* **Supplied records**
= Beginning of Section =
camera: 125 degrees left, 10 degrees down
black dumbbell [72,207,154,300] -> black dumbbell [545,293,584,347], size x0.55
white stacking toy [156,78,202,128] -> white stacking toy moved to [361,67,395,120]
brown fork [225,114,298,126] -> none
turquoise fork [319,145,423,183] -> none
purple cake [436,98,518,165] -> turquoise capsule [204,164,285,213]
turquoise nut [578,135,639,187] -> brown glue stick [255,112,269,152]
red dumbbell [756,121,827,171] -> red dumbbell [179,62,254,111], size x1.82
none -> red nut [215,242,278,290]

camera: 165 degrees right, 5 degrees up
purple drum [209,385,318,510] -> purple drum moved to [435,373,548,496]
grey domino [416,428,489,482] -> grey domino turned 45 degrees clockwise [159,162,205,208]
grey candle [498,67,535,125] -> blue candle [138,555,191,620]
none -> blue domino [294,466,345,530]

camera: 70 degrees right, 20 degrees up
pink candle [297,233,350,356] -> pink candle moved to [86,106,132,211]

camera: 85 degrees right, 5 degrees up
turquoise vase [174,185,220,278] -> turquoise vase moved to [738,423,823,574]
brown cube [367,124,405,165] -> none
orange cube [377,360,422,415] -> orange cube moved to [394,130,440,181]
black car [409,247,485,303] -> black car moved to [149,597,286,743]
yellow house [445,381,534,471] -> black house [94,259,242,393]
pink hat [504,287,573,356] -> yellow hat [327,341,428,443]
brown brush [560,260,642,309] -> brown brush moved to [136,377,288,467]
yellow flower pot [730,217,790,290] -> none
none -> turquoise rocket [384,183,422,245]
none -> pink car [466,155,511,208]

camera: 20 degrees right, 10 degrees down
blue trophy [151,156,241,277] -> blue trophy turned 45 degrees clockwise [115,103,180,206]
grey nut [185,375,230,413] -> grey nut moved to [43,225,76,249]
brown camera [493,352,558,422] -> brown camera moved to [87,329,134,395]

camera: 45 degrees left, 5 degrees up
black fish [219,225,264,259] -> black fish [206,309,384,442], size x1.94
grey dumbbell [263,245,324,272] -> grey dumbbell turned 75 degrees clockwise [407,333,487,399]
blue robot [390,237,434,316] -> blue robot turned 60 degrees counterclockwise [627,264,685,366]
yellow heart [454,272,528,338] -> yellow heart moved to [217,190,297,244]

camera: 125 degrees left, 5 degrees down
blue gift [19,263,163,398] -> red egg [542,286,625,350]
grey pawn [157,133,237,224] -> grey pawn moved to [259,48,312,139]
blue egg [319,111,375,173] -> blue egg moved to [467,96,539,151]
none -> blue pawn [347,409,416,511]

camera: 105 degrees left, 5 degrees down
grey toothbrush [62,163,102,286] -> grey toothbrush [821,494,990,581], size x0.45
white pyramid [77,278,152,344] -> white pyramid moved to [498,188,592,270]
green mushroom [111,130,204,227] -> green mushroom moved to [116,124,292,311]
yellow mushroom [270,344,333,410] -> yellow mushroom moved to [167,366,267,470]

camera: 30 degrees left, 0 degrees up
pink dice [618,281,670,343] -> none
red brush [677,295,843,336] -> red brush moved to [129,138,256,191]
= End of Section =
* **Task instructions**
Lines holding the word "right" should be copied from the entries above.

* **Problem solution**
camera: 165 degrees right, 5 degrees up
camera: 70 degrees right, 20 degrees up
camera: 85 degrees right, 5 degrees up
camera: 20 degrees right, 10 degrees down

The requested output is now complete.